Given these entries, repeat exactly the lines starting with the one that has "white bucket: 1 -> 2" and going on through the one that has "white spinning top: 1 -> 0", both included, but none of the pictures.

(Scene edit records)
>>>
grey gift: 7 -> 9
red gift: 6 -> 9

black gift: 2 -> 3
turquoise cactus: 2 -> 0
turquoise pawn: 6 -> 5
<<<
>>>
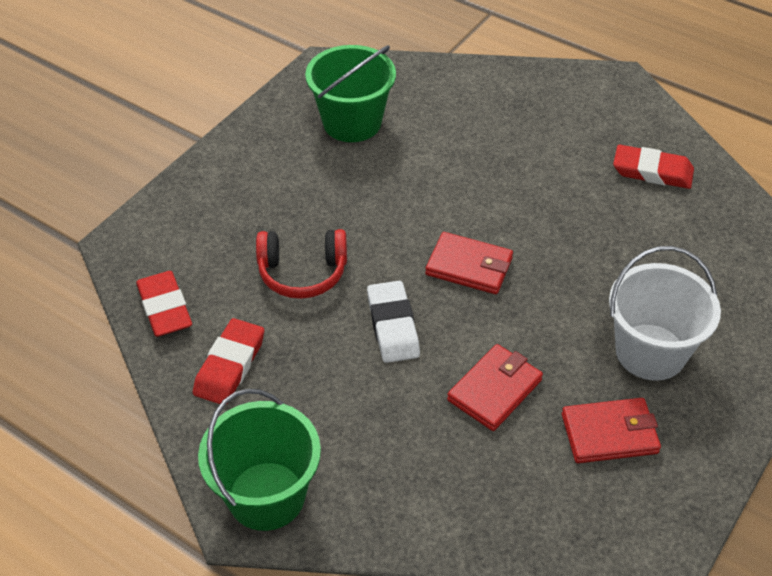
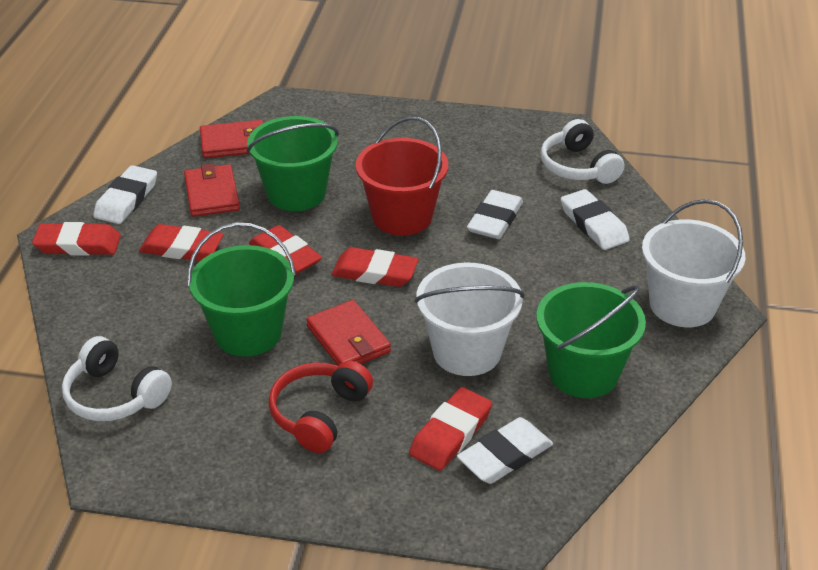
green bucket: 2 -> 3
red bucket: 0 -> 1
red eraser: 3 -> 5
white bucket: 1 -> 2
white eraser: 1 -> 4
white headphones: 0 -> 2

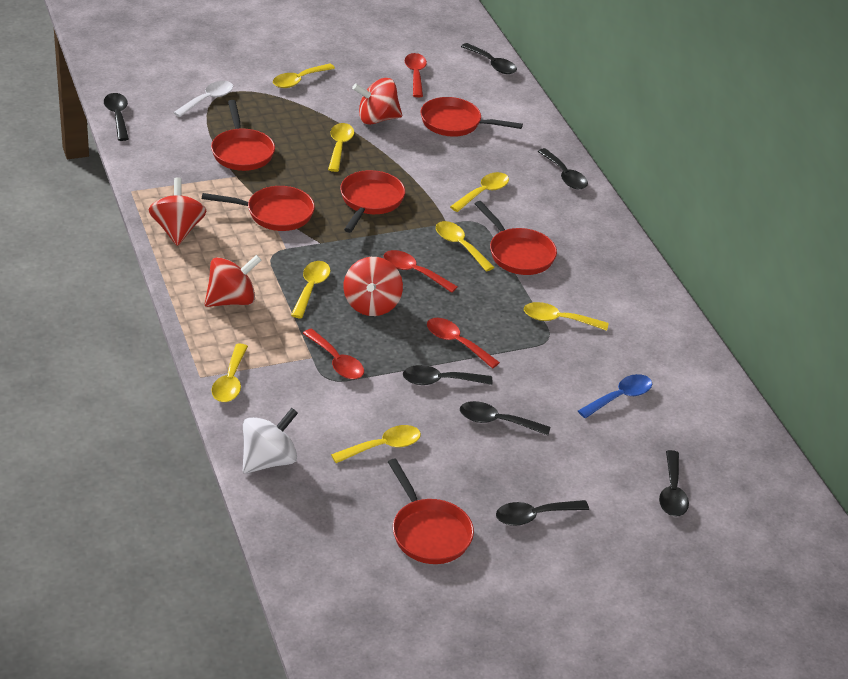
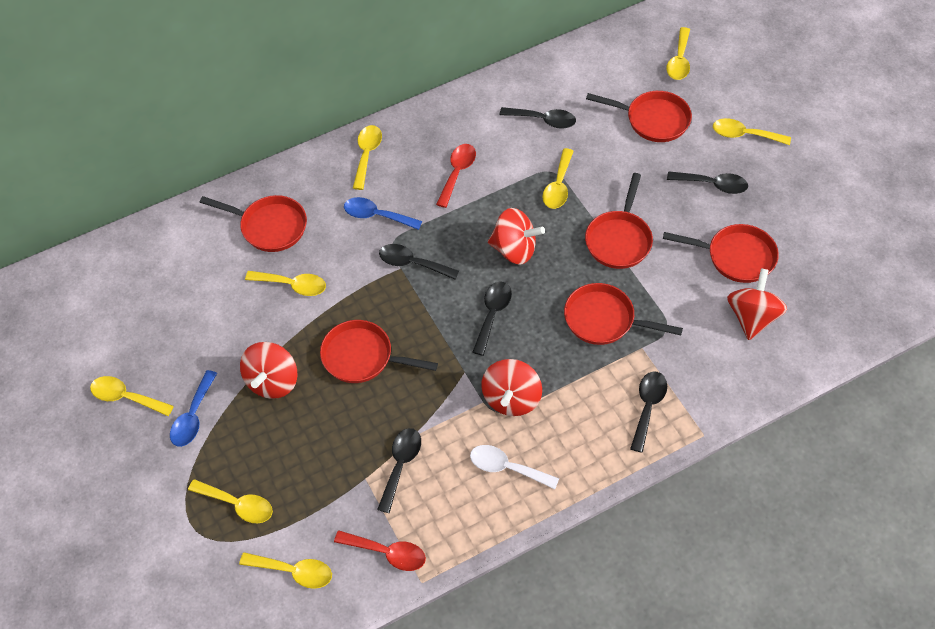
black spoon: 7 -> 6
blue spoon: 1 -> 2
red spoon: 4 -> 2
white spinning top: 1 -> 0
<<<
### Response area
white bucket: 1 -> 2
white eraser: 1 -> 4
white headphones: 0 -> 2

black spoon: 7 -> 6
blue spoon: 1 -> 2
red spoon: 4 -> 2
white spinning top: 1 -> 0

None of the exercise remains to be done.